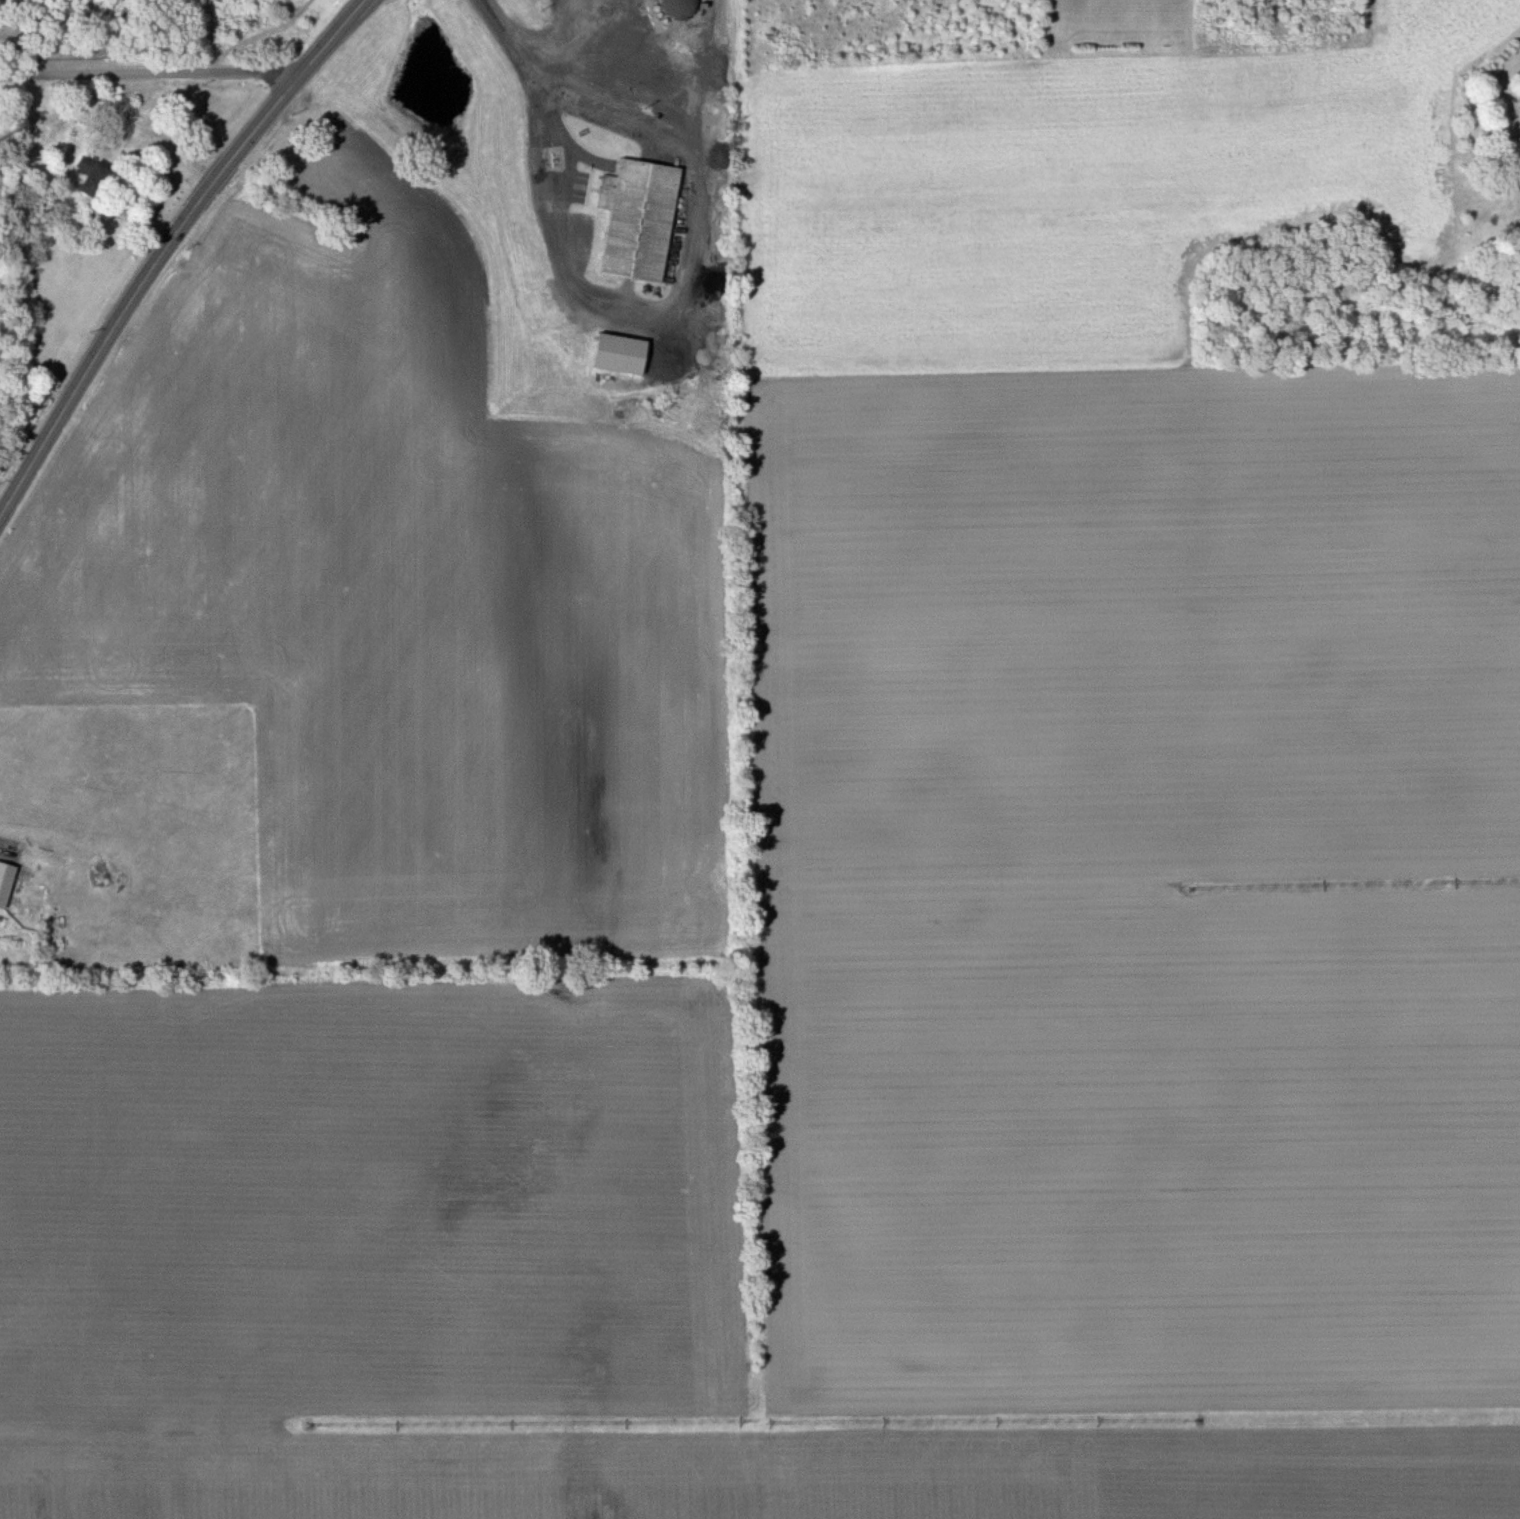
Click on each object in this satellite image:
road: (152, 73)
road: (556, 166)
building: (99, 178)
building: (642, 220)
road: (167, 248)
building: (625, 354)

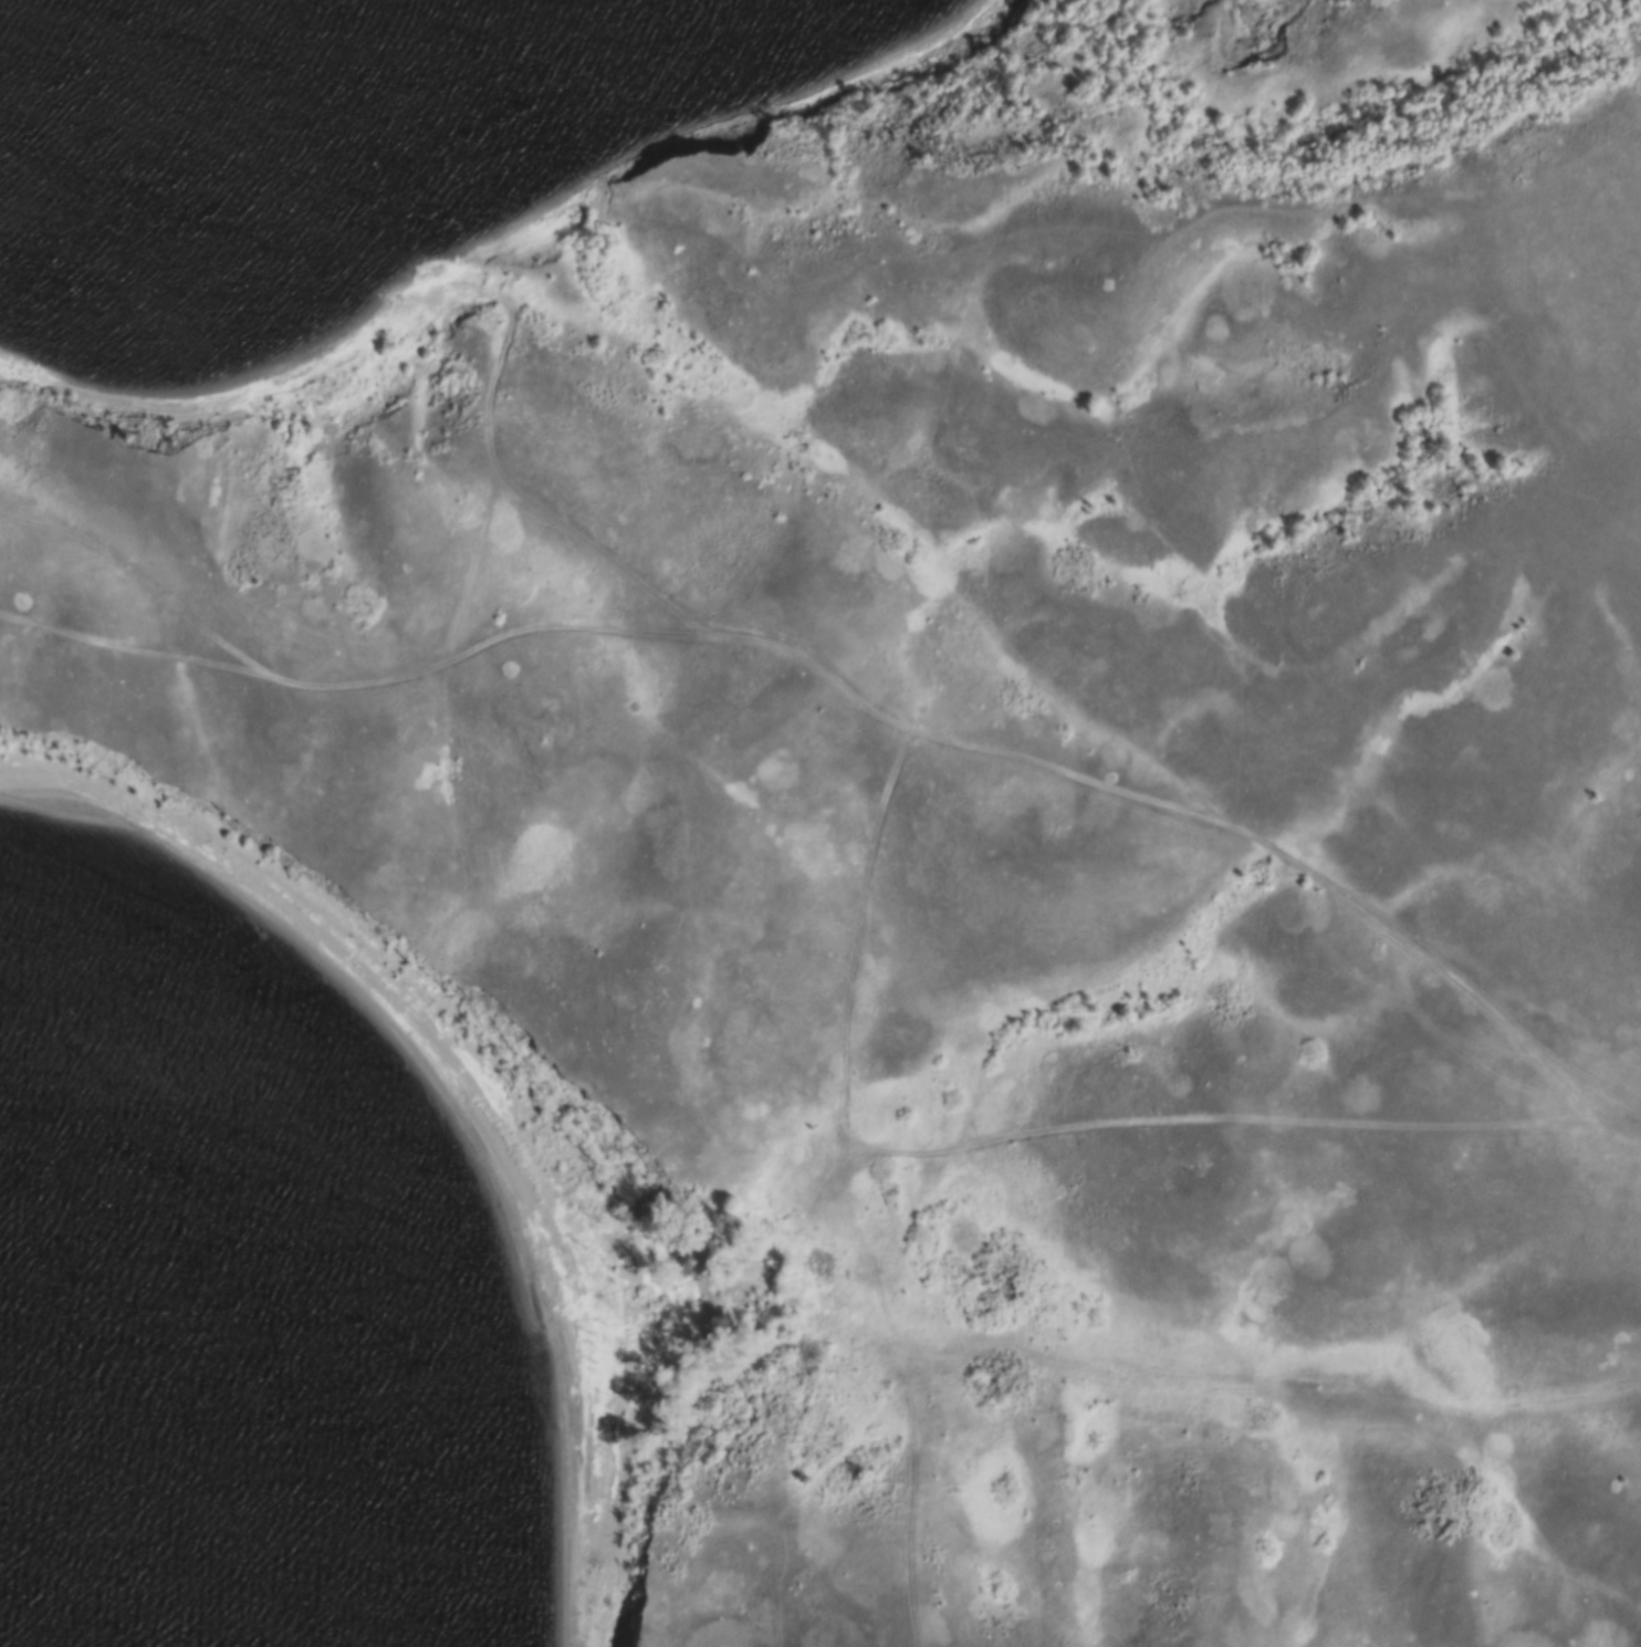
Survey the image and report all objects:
road: (347, 692)
road: (964, 746)
road: (1031, 1137)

■ ■ ■ ■

- [What is needed] Pictures are not part of the copy; reproduce everything else in the records exactly.

- [Reply to the task]
Click on each object in this satellite image:
road: (152, 73)
road: (556, 166)
building: (99, 178)
building: (642, 220)
road: (167, 248)
building: (625, 354)

Survey the image and report all objects:
road: (347, 692)
road: (964, 746)
road: (1031, 1137)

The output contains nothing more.